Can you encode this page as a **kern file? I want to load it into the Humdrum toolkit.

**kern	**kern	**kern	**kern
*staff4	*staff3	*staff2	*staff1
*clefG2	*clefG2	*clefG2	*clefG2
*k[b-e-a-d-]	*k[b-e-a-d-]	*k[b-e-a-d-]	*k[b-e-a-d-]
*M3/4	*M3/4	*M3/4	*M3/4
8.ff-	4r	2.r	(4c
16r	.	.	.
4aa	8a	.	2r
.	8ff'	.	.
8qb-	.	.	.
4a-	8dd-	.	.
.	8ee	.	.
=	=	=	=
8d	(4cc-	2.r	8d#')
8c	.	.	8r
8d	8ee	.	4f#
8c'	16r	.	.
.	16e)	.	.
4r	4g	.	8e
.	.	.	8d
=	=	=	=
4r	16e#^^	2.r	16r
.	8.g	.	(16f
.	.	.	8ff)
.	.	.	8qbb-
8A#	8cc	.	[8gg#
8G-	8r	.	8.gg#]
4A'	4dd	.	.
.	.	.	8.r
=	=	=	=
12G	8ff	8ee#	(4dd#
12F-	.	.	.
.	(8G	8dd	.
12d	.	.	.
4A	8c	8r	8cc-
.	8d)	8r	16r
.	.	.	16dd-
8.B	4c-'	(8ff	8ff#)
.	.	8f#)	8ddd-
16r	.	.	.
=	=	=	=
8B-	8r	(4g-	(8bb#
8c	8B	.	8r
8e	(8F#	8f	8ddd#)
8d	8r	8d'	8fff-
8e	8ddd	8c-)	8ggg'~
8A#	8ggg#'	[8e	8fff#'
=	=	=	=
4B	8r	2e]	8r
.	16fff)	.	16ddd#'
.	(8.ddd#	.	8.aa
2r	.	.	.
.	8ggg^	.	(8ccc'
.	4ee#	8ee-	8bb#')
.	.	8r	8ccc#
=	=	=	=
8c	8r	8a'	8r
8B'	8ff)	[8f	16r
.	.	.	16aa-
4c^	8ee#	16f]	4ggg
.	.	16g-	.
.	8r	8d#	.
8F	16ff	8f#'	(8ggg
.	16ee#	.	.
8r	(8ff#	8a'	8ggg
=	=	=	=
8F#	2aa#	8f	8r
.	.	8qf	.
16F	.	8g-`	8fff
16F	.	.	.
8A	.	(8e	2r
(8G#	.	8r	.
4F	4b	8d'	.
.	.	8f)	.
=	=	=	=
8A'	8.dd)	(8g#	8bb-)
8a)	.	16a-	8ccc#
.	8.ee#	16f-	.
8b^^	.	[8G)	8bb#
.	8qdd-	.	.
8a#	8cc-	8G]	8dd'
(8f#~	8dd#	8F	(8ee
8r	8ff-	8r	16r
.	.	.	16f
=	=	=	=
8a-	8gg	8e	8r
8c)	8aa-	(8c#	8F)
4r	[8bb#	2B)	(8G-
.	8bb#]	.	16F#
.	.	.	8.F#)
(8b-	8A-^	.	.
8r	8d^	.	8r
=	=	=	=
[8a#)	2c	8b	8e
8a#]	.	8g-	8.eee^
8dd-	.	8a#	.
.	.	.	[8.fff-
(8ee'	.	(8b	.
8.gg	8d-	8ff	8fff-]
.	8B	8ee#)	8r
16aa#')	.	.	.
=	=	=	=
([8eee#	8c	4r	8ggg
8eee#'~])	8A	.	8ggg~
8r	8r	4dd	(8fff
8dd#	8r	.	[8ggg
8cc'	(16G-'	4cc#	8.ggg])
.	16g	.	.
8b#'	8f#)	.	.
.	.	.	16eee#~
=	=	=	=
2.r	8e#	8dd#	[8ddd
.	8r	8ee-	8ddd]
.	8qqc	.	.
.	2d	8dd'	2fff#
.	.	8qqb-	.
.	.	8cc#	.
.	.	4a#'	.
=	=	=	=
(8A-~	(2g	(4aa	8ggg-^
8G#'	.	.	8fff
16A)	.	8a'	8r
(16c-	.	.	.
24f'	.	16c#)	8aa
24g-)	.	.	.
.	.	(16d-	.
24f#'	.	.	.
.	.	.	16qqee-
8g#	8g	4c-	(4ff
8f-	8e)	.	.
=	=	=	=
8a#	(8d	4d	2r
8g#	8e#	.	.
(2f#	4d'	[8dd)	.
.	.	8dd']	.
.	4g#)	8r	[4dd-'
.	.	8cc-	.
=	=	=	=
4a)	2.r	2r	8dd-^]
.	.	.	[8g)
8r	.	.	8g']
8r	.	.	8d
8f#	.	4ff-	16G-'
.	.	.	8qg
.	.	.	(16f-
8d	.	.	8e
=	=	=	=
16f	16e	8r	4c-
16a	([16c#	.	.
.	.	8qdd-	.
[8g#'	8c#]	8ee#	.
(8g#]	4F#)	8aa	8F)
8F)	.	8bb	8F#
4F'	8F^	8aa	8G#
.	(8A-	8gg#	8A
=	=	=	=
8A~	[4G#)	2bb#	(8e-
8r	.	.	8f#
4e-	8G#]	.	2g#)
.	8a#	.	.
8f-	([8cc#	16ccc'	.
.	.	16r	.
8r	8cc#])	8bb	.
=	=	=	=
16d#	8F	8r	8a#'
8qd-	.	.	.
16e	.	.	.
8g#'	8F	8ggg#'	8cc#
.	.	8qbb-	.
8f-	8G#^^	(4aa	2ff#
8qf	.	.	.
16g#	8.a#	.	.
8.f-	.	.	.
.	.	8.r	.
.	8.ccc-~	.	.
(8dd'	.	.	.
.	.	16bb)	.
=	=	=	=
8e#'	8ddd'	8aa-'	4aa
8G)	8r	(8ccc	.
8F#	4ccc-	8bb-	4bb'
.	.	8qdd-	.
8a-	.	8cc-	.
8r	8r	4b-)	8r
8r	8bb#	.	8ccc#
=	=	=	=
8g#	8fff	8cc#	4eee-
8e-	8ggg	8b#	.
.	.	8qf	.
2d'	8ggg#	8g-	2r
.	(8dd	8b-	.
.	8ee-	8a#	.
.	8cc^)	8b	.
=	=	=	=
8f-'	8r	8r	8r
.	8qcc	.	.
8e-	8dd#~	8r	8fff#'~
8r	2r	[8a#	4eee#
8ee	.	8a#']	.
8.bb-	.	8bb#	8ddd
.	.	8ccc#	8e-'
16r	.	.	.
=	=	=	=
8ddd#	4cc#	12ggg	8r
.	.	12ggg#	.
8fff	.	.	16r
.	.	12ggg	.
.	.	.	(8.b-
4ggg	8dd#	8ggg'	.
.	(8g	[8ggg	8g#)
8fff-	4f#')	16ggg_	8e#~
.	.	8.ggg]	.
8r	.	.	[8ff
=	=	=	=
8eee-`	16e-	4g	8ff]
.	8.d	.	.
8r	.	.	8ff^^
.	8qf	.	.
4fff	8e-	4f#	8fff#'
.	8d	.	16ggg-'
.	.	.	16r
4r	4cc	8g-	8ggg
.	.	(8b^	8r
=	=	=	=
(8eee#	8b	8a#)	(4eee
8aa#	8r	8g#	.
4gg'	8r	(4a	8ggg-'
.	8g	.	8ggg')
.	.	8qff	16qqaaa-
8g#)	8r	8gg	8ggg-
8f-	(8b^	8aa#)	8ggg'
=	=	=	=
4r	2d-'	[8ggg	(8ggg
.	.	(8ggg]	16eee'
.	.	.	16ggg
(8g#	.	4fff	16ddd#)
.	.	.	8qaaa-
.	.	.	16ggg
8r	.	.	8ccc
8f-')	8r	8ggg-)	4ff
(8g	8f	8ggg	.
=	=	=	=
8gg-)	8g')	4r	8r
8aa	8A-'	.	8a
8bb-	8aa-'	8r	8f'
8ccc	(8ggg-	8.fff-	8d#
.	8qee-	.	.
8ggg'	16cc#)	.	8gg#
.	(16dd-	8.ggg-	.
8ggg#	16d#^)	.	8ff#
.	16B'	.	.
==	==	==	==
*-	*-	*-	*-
|---|
## Problem description
Extract each line of the material above that contains the string "kern".

## Correct output
Can you encode this page as a **kern file? I want to load it into the Humdrum toolkit.
**kern	**kern	**kern	**kern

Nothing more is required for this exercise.